↓

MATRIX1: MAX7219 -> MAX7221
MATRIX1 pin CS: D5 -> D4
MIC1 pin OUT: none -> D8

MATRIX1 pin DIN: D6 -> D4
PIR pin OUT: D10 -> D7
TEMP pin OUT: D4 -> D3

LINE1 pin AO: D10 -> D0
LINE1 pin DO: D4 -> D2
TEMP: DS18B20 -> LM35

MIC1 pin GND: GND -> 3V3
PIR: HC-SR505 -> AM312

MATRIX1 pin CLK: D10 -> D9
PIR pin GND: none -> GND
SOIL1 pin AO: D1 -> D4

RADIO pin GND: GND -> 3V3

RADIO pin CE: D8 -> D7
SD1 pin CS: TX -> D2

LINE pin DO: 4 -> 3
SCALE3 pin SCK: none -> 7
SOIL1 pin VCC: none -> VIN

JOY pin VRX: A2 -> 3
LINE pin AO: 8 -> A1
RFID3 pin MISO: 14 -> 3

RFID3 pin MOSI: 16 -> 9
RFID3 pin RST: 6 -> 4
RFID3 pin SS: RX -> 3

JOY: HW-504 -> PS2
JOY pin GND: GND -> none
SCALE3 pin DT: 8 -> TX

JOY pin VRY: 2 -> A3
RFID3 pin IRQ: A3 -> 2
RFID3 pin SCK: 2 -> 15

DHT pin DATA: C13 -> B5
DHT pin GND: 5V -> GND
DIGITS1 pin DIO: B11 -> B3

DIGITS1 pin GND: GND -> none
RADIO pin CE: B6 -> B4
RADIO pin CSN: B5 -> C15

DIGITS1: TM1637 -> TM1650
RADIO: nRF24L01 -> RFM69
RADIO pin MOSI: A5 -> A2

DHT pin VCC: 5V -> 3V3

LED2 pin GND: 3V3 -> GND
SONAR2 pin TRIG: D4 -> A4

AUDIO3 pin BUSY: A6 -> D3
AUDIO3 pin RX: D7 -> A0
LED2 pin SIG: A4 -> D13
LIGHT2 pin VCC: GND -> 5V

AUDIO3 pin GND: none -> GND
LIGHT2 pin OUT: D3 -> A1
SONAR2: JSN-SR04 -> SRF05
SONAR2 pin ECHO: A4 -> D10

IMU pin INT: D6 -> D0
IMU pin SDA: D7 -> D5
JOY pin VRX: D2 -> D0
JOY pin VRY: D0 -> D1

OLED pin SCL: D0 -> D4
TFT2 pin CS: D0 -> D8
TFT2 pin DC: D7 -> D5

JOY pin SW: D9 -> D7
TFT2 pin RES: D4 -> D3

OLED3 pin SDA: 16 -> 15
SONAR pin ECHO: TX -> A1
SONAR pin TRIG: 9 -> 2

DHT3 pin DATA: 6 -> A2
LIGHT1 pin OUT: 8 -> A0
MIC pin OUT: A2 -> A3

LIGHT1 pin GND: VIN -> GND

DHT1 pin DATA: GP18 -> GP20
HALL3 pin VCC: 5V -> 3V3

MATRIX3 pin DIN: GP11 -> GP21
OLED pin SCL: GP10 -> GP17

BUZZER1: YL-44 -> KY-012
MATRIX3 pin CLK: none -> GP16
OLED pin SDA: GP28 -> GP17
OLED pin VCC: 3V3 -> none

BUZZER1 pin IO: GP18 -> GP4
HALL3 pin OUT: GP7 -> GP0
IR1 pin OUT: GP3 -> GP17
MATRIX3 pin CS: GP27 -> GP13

↑

**TASK REQUIREMENTS**
From the first line of the material above down to the line with "RFID3 pin RST: 6 -> 4", output each line exactly; include both of those lines and add no others.

**EXERCISE ANSWER**
MATRIX1: MAX7219 -> MAX7221
MATRIX1 pin CS: D5 -> D4
MIC1 pin OUT: none -> D8

MATRIX1 pin DIN: D6 -> D4
PIR pin OUT: D10 -> D7
TEMP pin OUT: D4 -> D3

LINE1 pin AO: D10 -> D0
LINE1 pin DO: D4 -> D2
TEMP: DS18B20 -> LM35

MIC1 pin GND: GND -> 3V3
PIR: HC-SR505 -> AM312

MATRIX1 pin CLK: D10 -> D9
PIR pin GND: none -> GND
SOIL1 pin AO: D1 -> D4

RADIO pin GND: GND -> 3V3

RADIO pin CE: D8 -> D7
SD1 pin CS: TX -> D2

LINE pin DO: 4 -> 3
SCALE3 pin SCK: none -> 7
SOIL1 pin VCC: none -> VIN

JOY pin VRX: A2 -> 3
LINE pin AO: 8 -> A1
RFID3 pin MISO: 14 -> 3

RFID3 pin MOSI: 16 -> 9
RFID3 pin RST: 6 -> 4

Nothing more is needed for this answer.